Material for this exercise:
"""

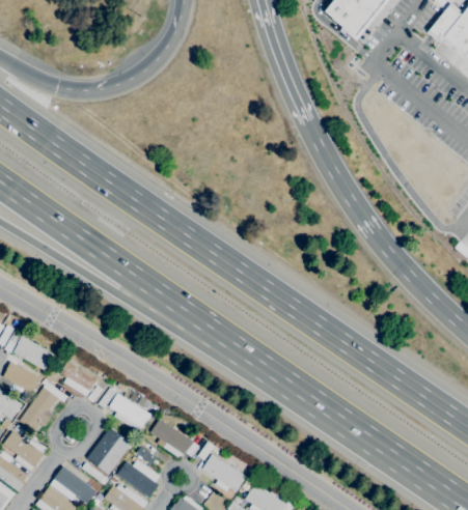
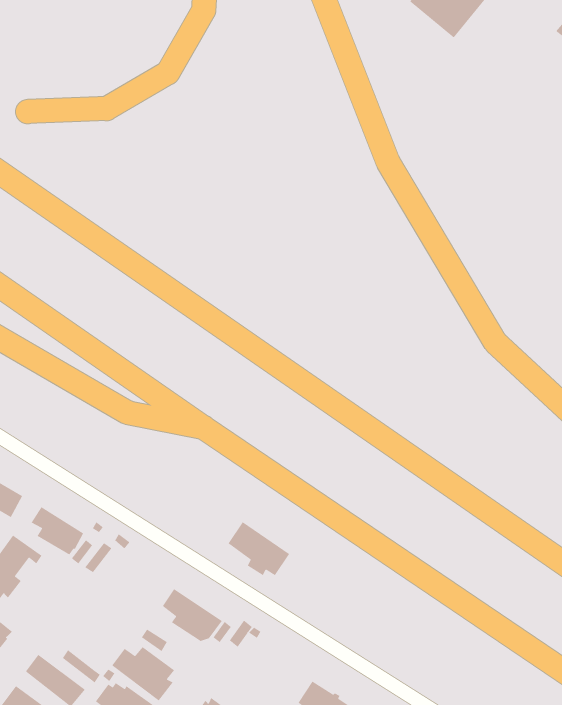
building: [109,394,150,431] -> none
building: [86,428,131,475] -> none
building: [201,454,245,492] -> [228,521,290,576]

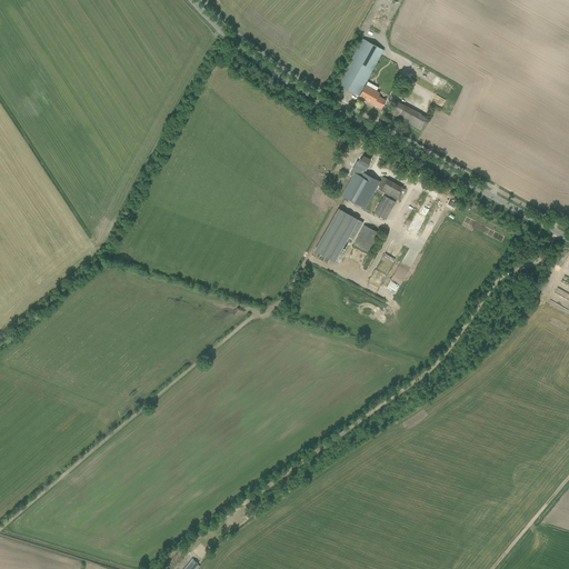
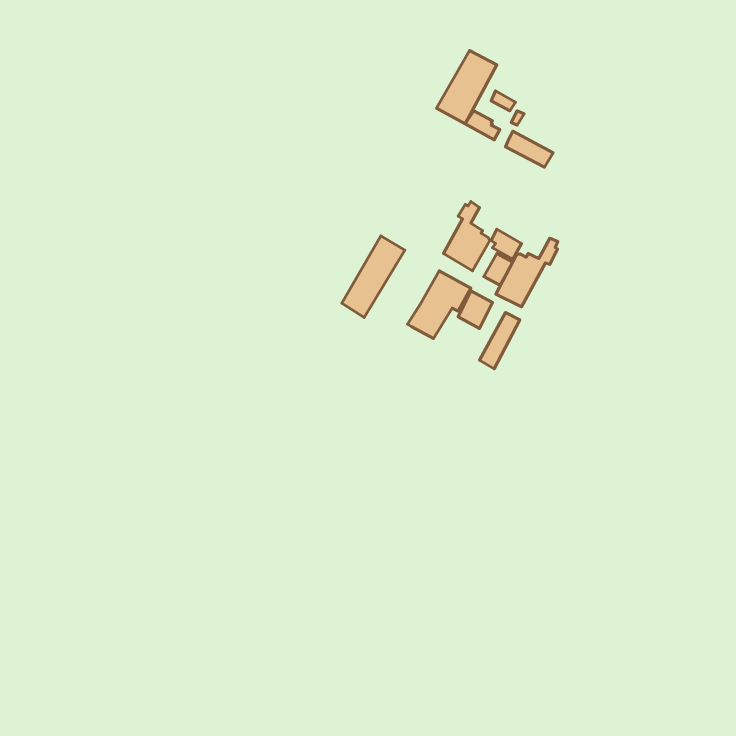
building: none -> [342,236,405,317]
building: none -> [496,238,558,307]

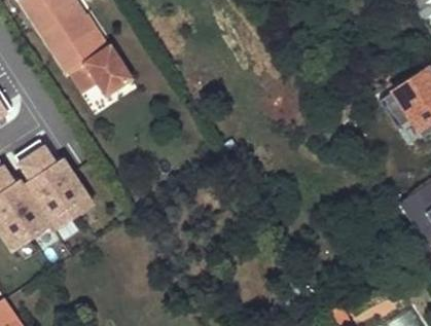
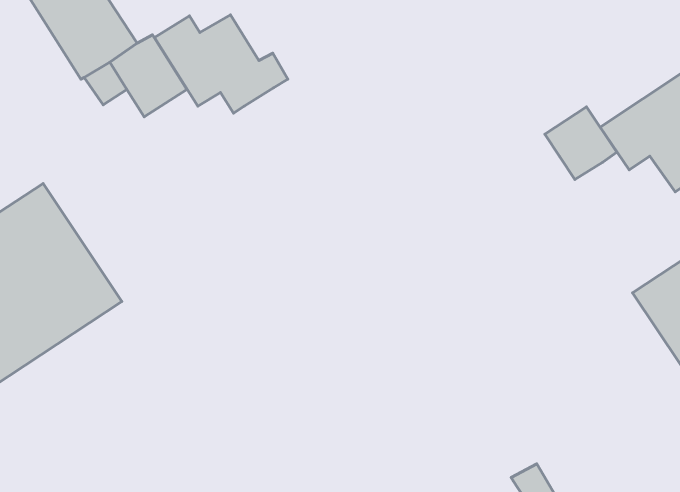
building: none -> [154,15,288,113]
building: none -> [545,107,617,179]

"""

To do:
Where the line containing "building: [201,454,245,492] ->" appears, begin writing out the lines word for word, and continue through the last line of the data, leaving out pictures.

Solved exercise:
building: [201,454,245,492] -> [228,521,290,576]

building: none -> [342,236,405,317]
building: none -> [496,238,558,307]

building: none -> [154,15,288,113]
building: none -> [545,107,617,179]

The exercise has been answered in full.